• _Provided information_
* * * * * * *

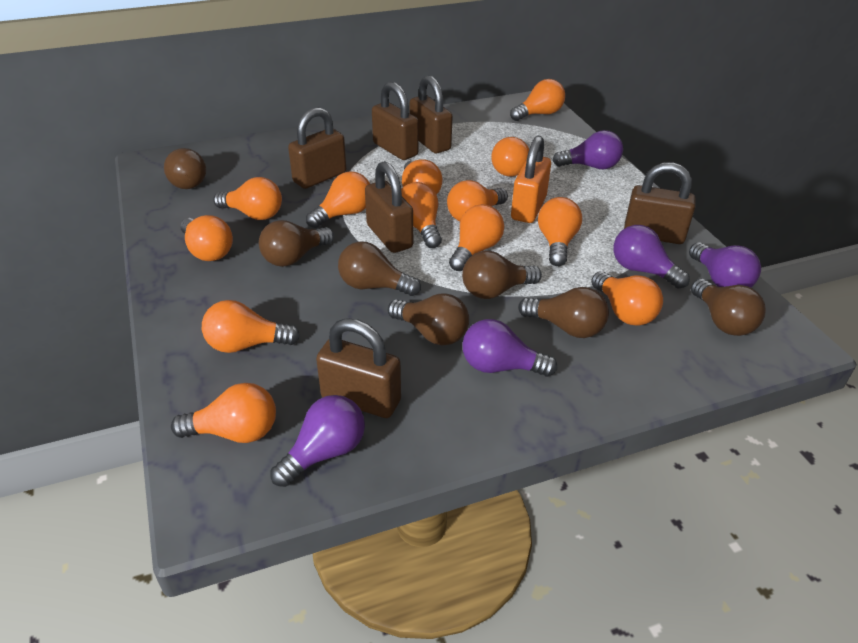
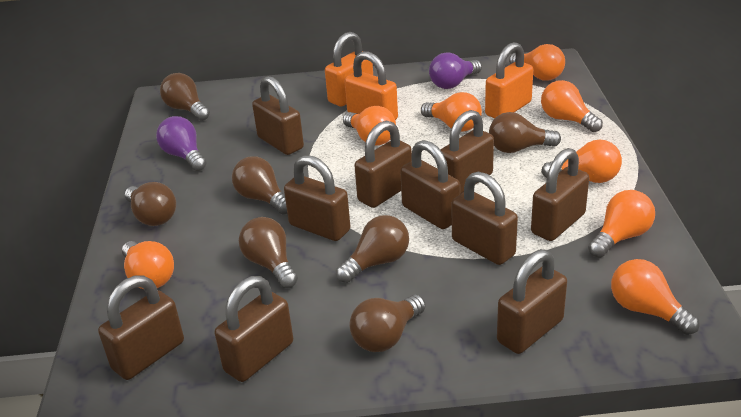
brown padlock: 6 -> 10
orange light bulb: 13 -> 8
orange padlock: 1 -> 3
purple light bulb: 5 -> 2

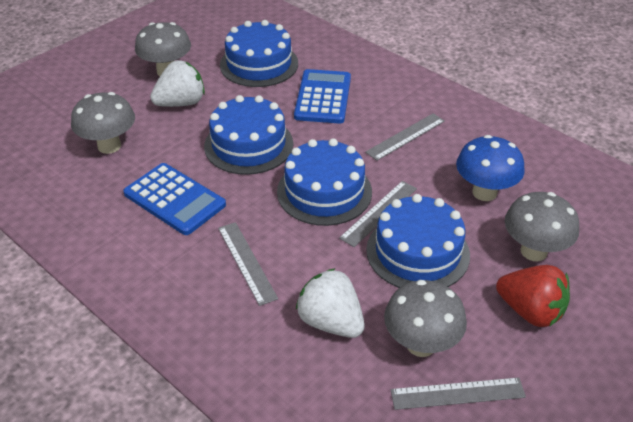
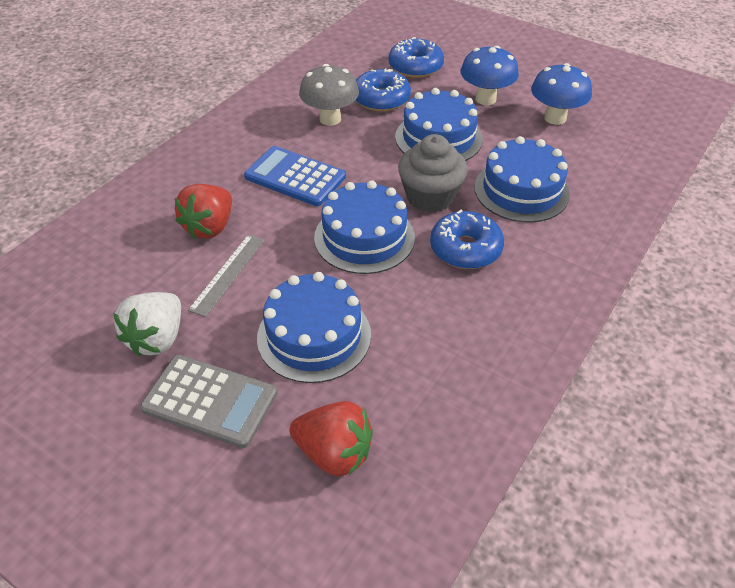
blue calculator: 2 -> 1
blue donut: 0 -> 3
blue mushroom: 1 -> 2
grey calculator: 0 -> 1
grey cupcake: 0 -> 1
grey mushroom: 4 -> 1
grey ruler: 4 -> 1
red strawberry: 1 -> 2
white strawberry: 2 -> 1

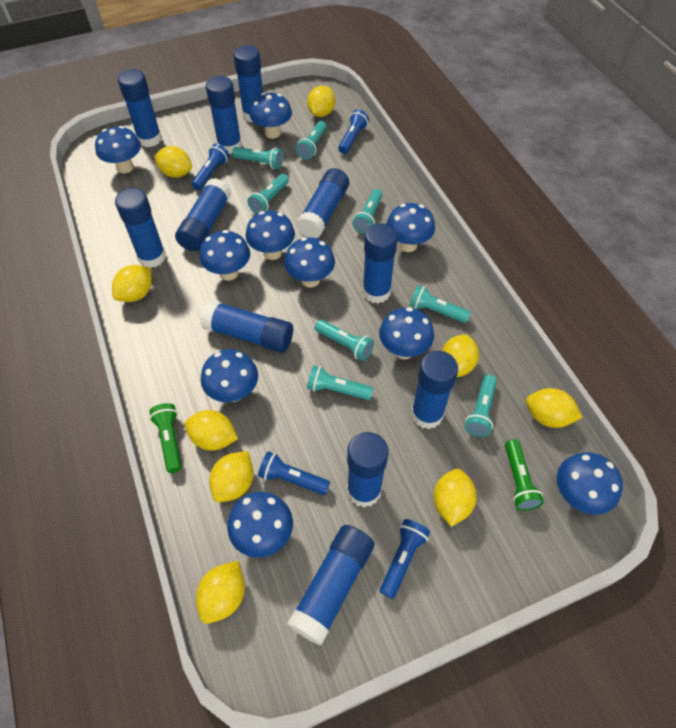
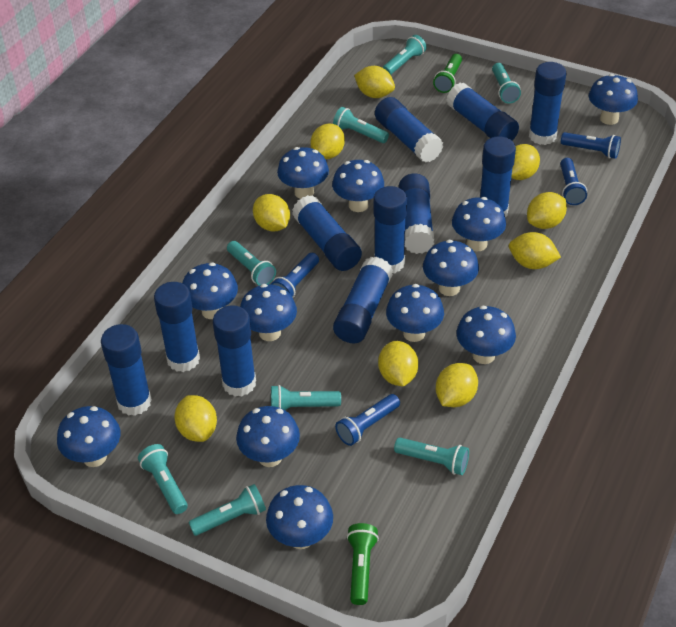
blue mushroom: 10 -> 12

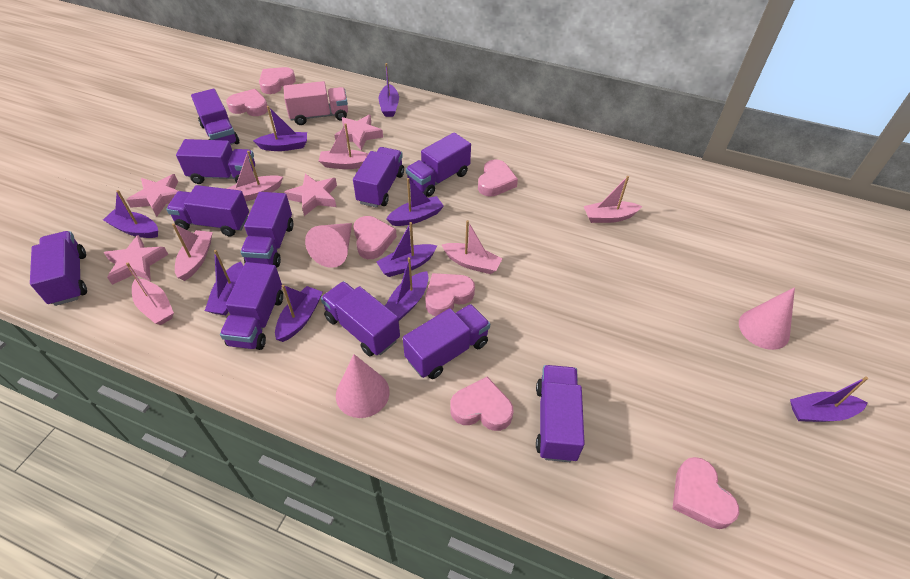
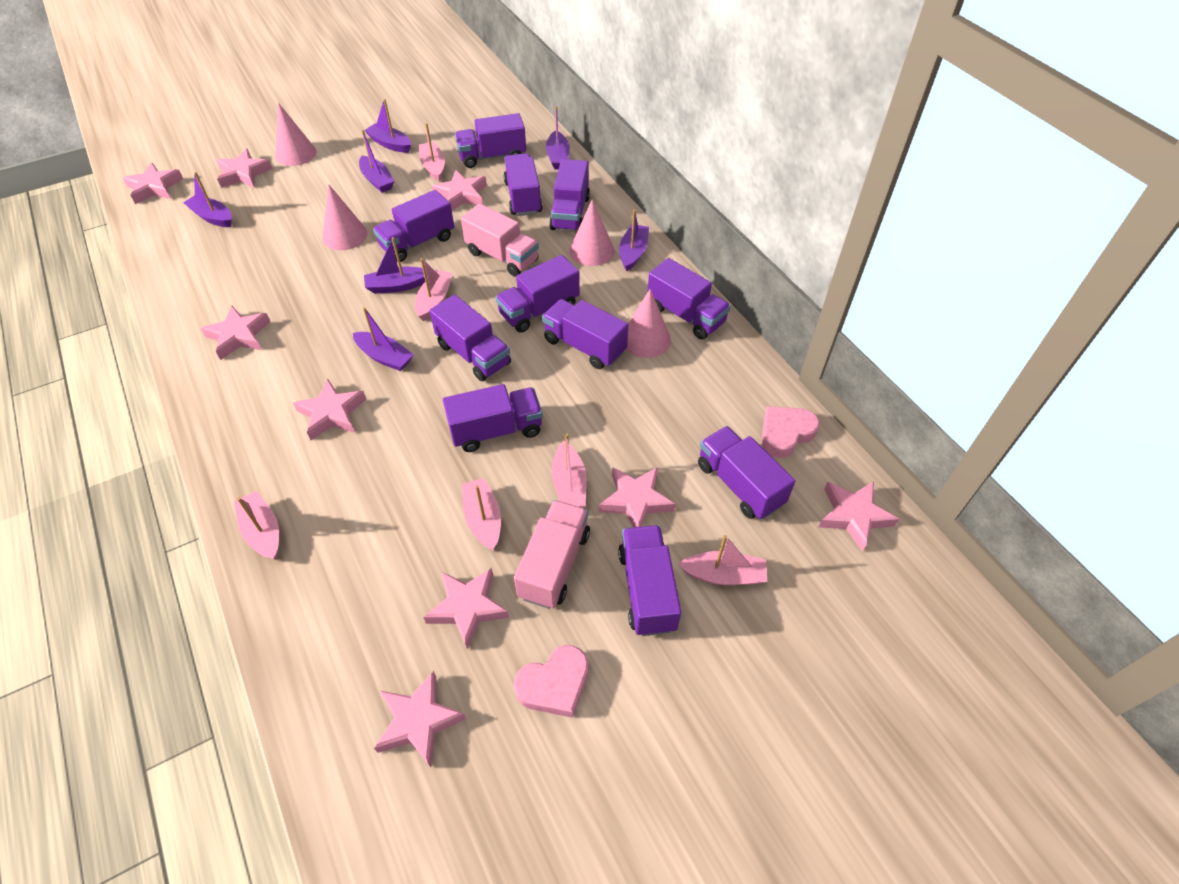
pink cone: 3 -> 4
pink heart: 7 -> 2
pink star: 4 -> 9
pink truck: 1 -> 2
purple boat: 9 -> 7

* * * * * * *

Copy each line of the entries that includes the word "orange".

• _Expected output_
orange light bulb: 13 -> 8
orange padlock: 1 -> 3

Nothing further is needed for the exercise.